# Material provided
• • • •

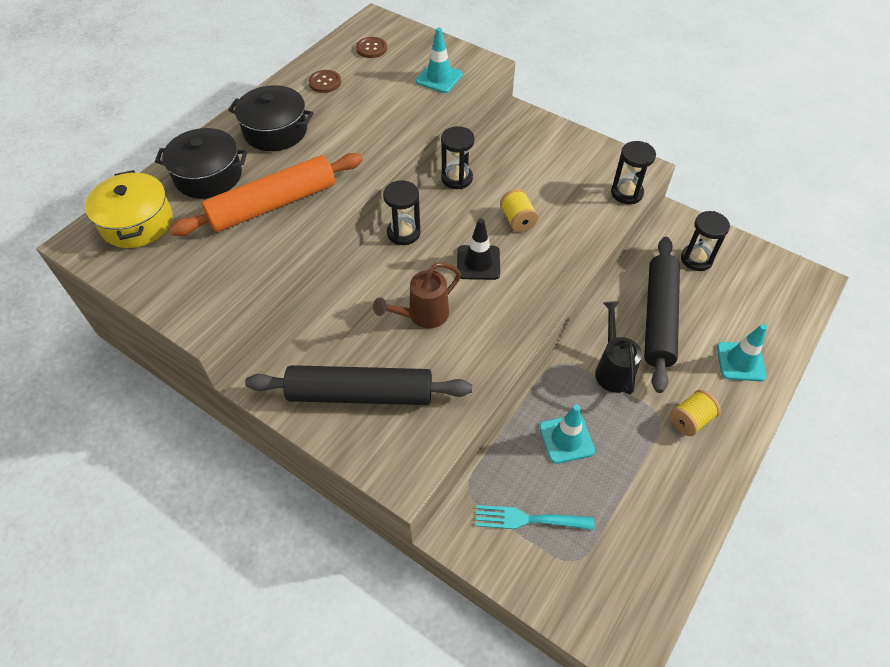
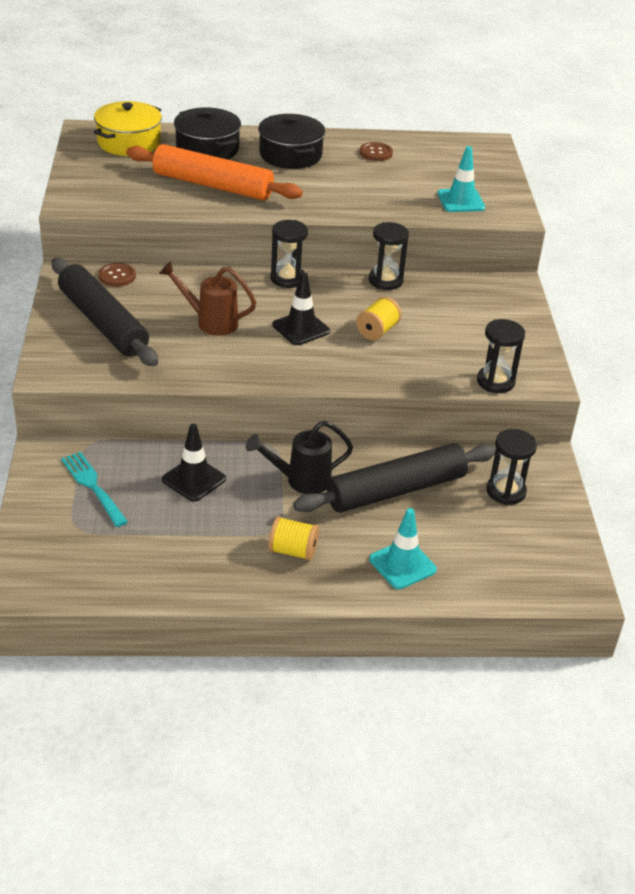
camera: 50 degrees right, 15 degrees down
(371, 48) = (449, 156): brown button -> brown button (117, 276)
(566, 439) = (194, 479): turquoise traffic cone -> black traffic cone
(612, 368) = (300, 480): black watering can -> black watering can turned 150 degrees counterclockwise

• • • •

# What you are asked to do
In copying the listing, reproduce each line exactly and omit the pictures.

# Finished exercise
camera: 50 degrees right, 15 degrees down
(371, 48) = (449, 156): brown button -> brown button (117, 276)
(566, 439) = (194, 479): turquoise traffic cone -> black traffic cone
(612, 368) = (300, 480): black watering can -> black watering can turned 150 degrees counterclockwise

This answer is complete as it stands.